→ **Work to be completed**
For this exercise, write each entry below out precisely and omit the pictures.

→ **Data items**
-*-*-

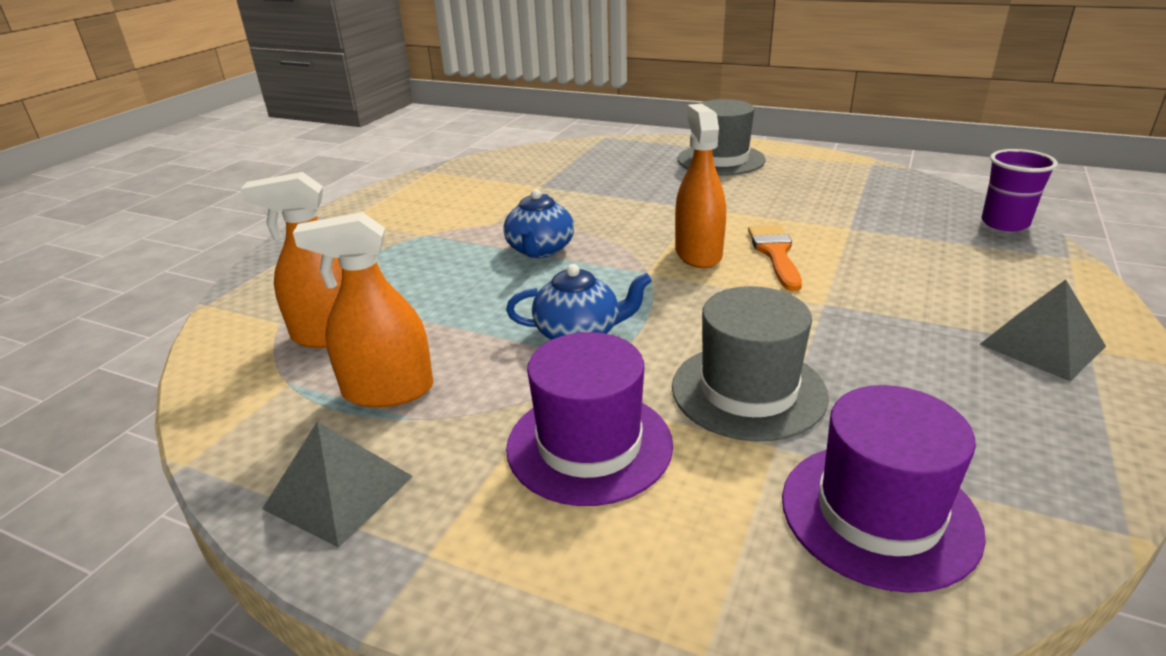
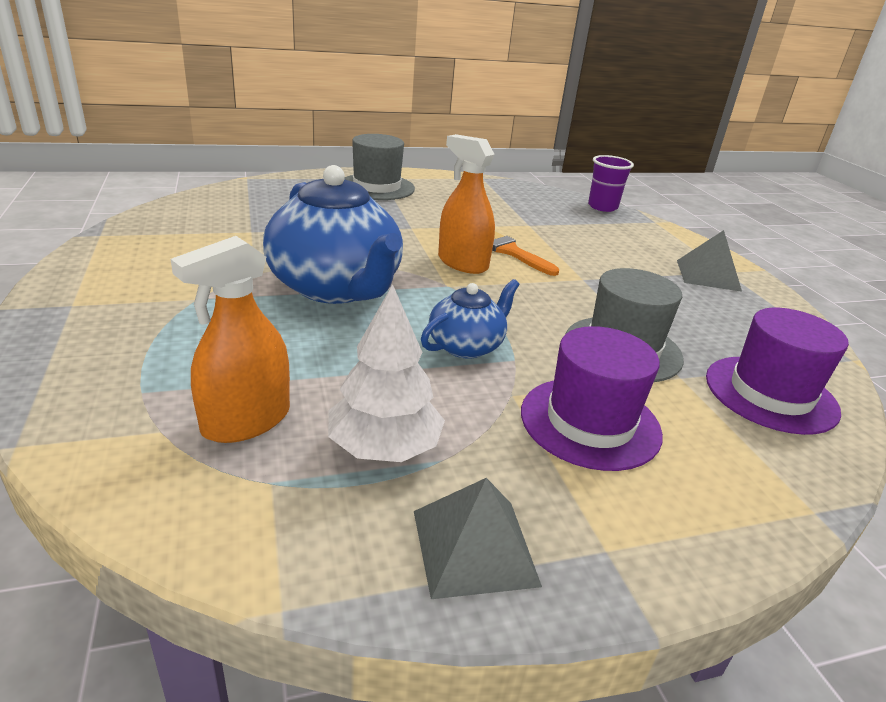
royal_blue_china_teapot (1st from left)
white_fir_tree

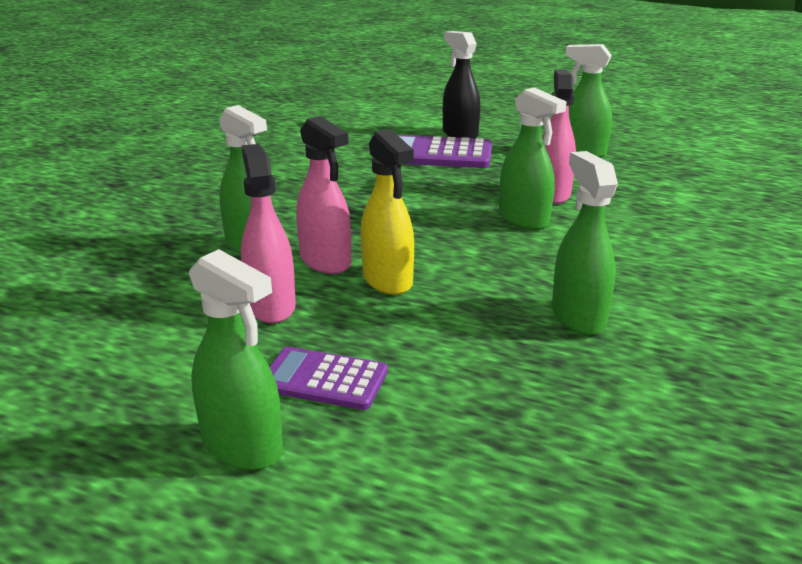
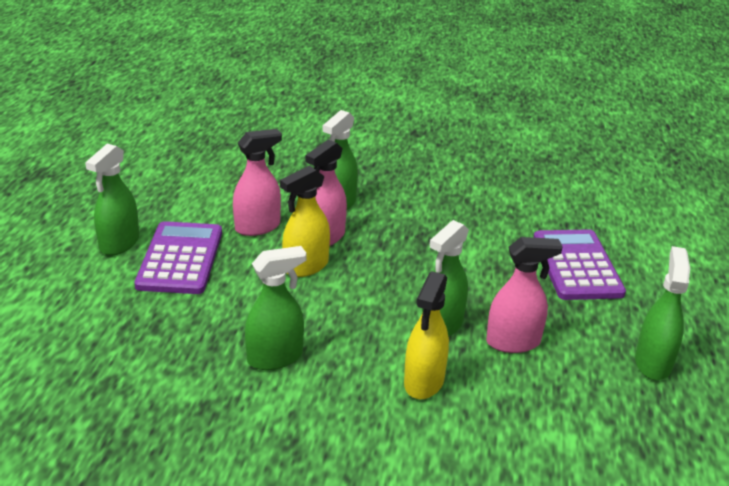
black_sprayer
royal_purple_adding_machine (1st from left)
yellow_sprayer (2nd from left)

-*-*-

→ **Answer section**
royal_blue_china_teapot (1st from left)
white_fir_tree

black_sprayer
royal_purple_adding_machine (1st from left)
yellow_sprayer (2nd from left)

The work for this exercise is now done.